Extract, exactly as written, the line that contains "none -> purple brick E12:F12 level 1" and all lines after it through the end of the records. Omit pictures.

::: RECORD SET :::

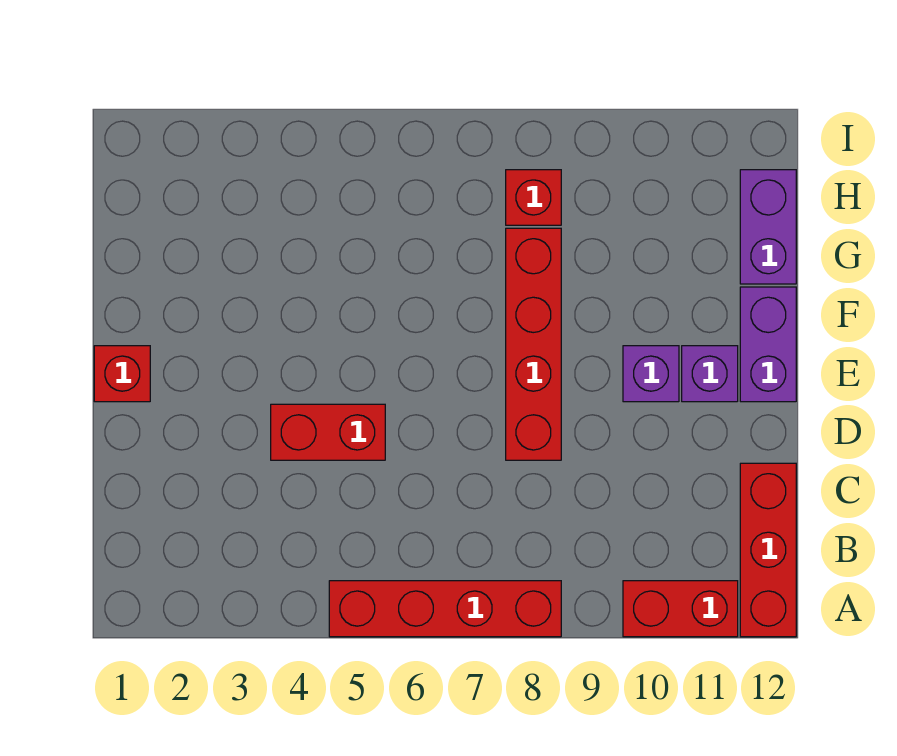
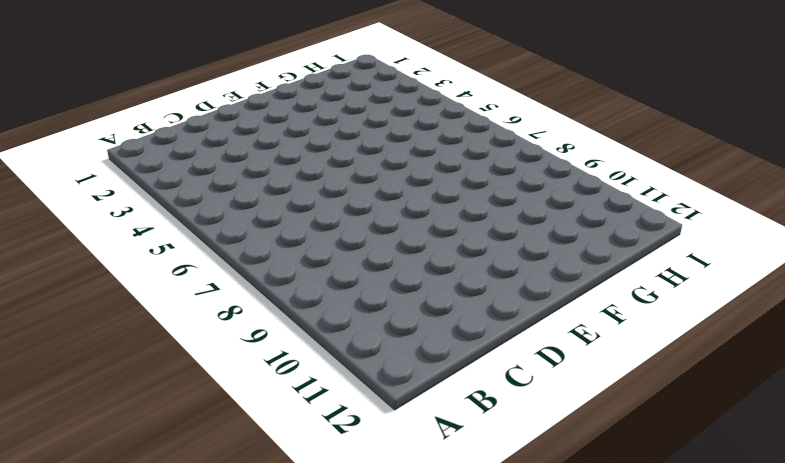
none -> red brick A5:A8 level 1
none -> red brick A10:A11 level 1

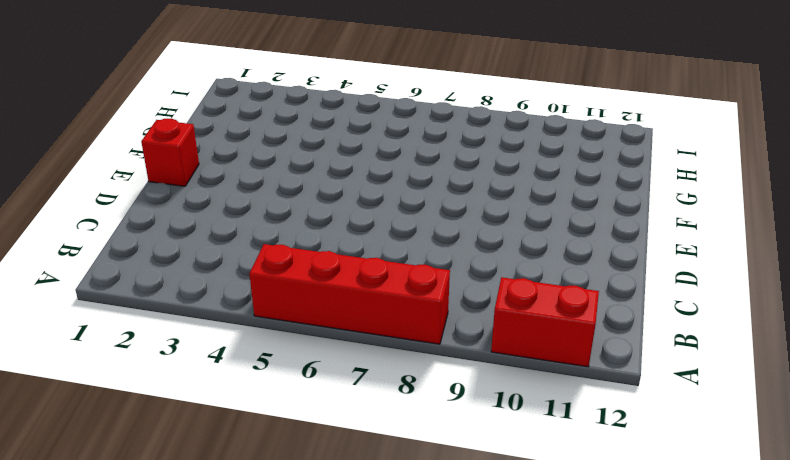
none -> red brick A12:C12 level 1
none -> red brick D4:D5 level 1

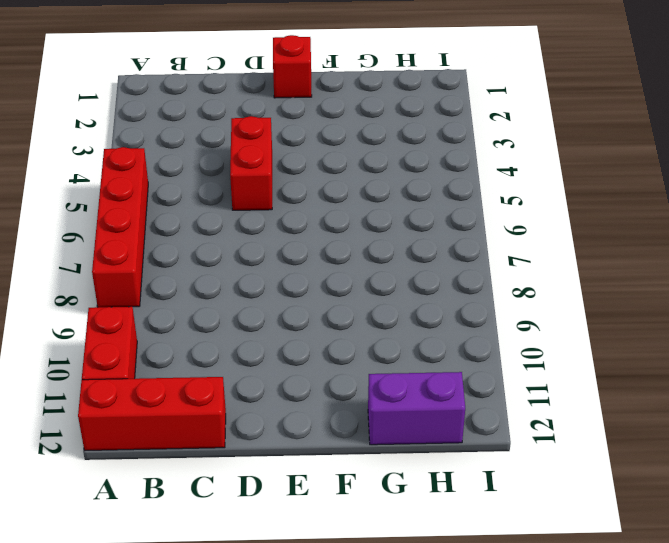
none -> red brick D8:G8 level 1
none -> purple brick E10 level 1

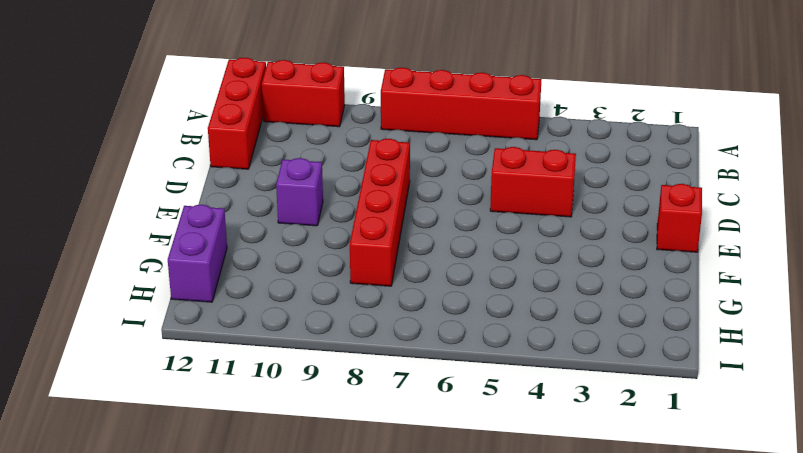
none -> purple brick E11 level 1
none -> purple brick E12:F12 level 1

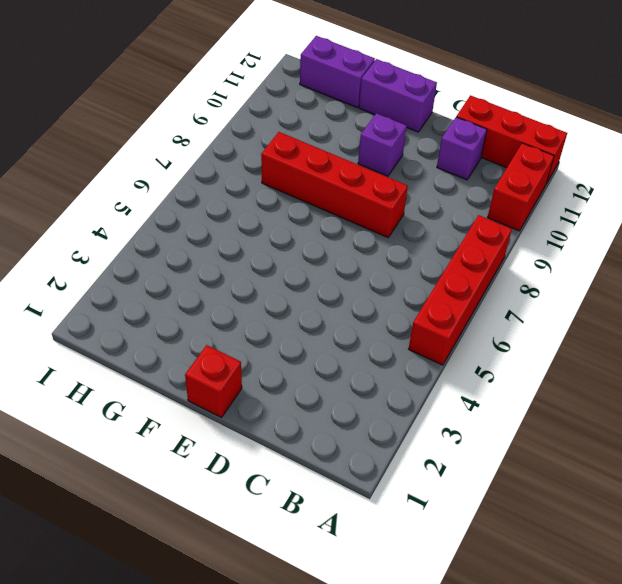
purple brick C11 level 1 -> purple brick E11 level 1
none -> red brick D4:D5 level 1
none -> red brick H8 level 1

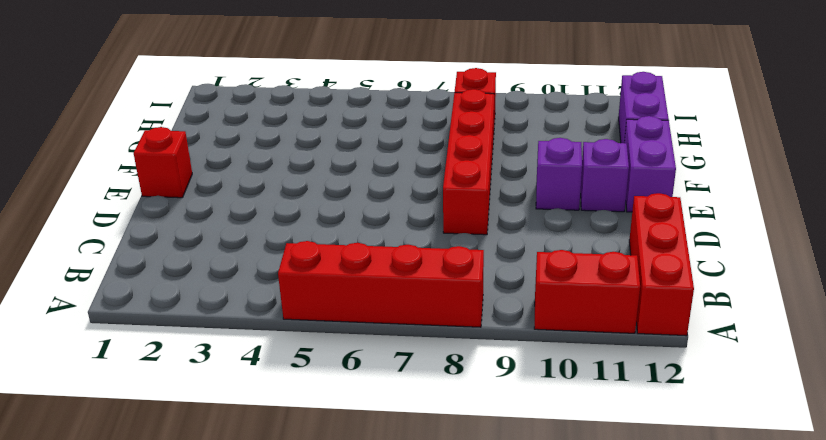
none -> red brick D4:D5 level 1

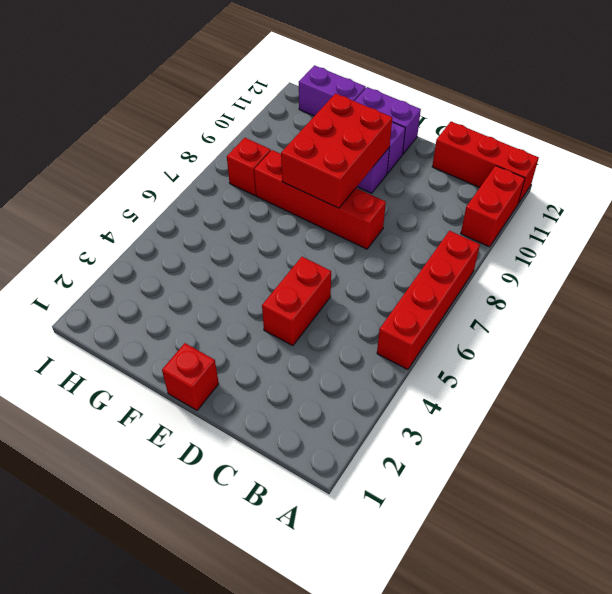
red brick E8:F10 level 2 -> none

:::

OUTPUT OF THE EXERCISE >>
none -> purple brick E12:F12 level 1

purple brick C11 level 1 -> purple brick E11 level 1
none -> red brick D4:D5 level 1
none -> red brick H8 level 1

none -> red brick D4:D5 level 1

red brick E8:F10 level 2 -> none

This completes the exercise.